Transcribe word for word the lines below from the line with "camera: 20 degrees right, 0 degrees up" through the line with "blue button [416,331,459,358]", ends included.

---------------

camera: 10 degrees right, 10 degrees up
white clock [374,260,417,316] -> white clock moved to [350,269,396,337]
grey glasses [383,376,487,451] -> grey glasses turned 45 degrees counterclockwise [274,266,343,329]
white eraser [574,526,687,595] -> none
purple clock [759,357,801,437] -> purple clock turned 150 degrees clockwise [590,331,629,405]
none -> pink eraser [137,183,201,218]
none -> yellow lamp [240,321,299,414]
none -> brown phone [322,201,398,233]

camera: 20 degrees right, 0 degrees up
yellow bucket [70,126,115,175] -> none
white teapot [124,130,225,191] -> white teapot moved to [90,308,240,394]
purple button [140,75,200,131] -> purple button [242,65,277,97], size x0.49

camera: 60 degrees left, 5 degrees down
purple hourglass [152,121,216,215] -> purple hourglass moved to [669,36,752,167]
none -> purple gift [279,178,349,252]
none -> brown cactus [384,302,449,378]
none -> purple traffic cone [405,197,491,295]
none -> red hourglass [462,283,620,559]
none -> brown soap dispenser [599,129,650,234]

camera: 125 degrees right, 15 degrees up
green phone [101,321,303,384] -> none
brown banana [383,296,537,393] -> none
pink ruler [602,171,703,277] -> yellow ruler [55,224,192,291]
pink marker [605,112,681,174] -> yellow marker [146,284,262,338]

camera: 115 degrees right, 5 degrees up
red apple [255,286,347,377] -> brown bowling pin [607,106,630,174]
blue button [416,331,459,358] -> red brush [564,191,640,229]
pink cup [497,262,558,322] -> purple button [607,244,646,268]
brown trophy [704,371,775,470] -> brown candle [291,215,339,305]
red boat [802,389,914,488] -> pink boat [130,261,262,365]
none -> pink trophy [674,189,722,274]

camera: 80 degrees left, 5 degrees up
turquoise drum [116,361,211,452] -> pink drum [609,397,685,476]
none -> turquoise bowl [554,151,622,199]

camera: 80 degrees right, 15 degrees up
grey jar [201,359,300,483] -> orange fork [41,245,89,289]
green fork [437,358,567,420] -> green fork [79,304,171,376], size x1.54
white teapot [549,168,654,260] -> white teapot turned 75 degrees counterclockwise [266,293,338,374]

---------------

Result of the exercise:
camera: 20 degrees right, 0 degrees up
yellow bucket [70,126,115,175] -> none
white teapot [124,130,225,191] -> white teapot moved to [90,308,240,394]
purple button [140,75,200,131] -> purple button [242,65,277,97], size x0.49

camera: 60 degrees left, 5 degrees down
purple hourglass [152,121,216,215] -> purple hourglass moved to [669,36,752,167]
none -> purple gift [279,178,349,252]
none -> brown cactus [384,302,449,378]
none -> purple traffic cone [405,197,491,295]
none -> red hourglass [462,283,620,559]
none -> brown soap dispenser [599,129,650,234]

camera: 125 degrees right, 15 degrees up
green phone [101,321,303,384] -> none
brown banana [383,296,537,393] -> none
pink ruler [602,171,703,277] -> yellow ruler [55,224,192,291]
pink marker [605,112,681,174] -> yellow marker [146,284,262,338]

camera: 115 degrees right, 5 degrees up
red apple [255,286,347,377] -> brown bowling pin [607,106,630,174]
blue button [416,331,459,358] -> red brush [564,191,640,229]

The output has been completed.